Exactly the lines starting at the line containing "purple hexagon: (275, 432)" and ending at the line containing "pink star: (142, 74) -> (186, 142), moved" are to be written out from the listing below, both included.

[Exercise materials]

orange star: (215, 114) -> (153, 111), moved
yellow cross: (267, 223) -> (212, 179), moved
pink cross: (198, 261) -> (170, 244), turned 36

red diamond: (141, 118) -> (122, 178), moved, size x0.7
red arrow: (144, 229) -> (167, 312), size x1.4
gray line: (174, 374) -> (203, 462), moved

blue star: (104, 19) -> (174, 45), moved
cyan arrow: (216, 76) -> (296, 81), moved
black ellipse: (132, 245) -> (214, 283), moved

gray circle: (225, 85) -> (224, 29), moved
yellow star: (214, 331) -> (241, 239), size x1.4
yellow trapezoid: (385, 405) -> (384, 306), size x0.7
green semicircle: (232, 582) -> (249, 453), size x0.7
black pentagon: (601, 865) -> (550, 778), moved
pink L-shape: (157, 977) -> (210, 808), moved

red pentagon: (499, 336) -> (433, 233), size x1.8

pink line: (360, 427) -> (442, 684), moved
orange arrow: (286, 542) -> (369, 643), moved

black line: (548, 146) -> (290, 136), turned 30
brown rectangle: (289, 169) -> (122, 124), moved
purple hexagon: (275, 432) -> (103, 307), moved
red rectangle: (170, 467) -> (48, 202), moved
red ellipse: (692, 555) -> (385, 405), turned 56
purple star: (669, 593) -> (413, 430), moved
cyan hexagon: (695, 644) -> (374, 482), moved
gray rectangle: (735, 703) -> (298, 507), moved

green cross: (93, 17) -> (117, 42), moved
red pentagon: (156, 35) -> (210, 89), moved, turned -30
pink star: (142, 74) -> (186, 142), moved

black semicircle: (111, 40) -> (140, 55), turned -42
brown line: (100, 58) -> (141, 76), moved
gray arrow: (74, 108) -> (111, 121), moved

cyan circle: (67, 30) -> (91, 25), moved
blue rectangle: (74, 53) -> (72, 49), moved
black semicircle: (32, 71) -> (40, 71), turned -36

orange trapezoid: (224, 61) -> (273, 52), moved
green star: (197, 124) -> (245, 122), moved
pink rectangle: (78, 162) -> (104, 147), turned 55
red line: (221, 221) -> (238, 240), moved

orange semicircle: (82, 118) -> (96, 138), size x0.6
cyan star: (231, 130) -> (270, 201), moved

[/Exercise materials]

Problem solution:
purple hexagon: (275, 432) -> (103, 307), moved
red rectangle: (170, 467) -> (48, 202), moved
red ellipse: (692, 555) -> (385, 405), turned 56
purple star: (669, 593) -> (413, 430), moved
cyan hexagon: (695, 644) -> (374, 482), moved
gray rectangle: (735, 703) -> (298, 507), moved

green cross: (93, 17) -> (117, 42), moved
red pentagon: (156, 35) -> (210, 89), moved, turned -30
pink star: (142, 74) -> (186, 142), moved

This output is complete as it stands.